Saved data entries:
• • • • •

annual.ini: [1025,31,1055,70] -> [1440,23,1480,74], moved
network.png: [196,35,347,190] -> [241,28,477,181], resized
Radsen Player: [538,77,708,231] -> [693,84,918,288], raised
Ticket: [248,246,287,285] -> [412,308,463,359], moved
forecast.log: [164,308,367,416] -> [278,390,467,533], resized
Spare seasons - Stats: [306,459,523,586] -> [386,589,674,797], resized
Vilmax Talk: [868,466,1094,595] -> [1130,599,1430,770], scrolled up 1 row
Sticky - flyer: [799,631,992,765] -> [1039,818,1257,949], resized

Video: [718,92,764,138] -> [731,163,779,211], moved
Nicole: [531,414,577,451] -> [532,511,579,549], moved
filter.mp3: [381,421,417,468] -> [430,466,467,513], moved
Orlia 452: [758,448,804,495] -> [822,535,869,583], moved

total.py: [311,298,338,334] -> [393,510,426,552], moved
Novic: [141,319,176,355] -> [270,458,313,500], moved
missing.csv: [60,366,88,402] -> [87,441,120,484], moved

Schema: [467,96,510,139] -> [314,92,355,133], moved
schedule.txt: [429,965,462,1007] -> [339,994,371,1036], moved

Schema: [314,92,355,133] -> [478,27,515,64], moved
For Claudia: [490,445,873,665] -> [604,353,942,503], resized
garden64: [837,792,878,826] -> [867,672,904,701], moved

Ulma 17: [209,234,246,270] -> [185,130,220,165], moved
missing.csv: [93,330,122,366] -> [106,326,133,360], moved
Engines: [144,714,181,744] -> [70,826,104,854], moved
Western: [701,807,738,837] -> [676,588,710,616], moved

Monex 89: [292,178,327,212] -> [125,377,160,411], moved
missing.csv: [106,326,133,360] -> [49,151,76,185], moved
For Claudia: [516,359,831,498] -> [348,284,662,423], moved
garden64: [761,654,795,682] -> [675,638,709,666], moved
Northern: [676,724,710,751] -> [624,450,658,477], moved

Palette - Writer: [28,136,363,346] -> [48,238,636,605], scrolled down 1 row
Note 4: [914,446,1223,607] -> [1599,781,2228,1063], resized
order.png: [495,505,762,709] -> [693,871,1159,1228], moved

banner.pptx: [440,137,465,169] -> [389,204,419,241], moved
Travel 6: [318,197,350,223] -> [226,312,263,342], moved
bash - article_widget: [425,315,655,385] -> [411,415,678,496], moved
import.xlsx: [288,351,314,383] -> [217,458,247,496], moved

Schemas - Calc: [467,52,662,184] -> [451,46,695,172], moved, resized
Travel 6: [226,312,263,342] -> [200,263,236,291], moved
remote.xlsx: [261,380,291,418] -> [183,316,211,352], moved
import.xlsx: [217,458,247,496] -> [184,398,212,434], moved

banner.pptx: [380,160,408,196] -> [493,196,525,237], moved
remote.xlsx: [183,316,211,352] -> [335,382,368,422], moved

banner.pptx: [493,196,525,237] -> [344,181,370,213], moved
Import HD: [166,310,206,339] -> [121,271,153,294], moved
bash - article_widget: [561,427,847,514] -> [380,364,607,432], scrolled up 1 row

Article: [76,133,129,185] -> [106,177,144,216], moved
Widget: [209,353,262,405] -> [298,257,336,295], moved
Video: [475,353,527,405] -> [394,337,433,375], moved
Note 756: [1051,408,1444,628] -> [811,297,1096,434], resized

• • • • •

■ AIM OF THE TASK
Could you return all lines from the data above that contain the string "pptx"?

■ OUTPUT OF THE TASK
banner.pptx: [440,137,465,169] -> [389,204,419,241], moved
banner.pptx: [380,160,408,196] -> [493,196,525,237], moved
banner.pptx: [493,196,525,237] -> [344,181,370,213], moved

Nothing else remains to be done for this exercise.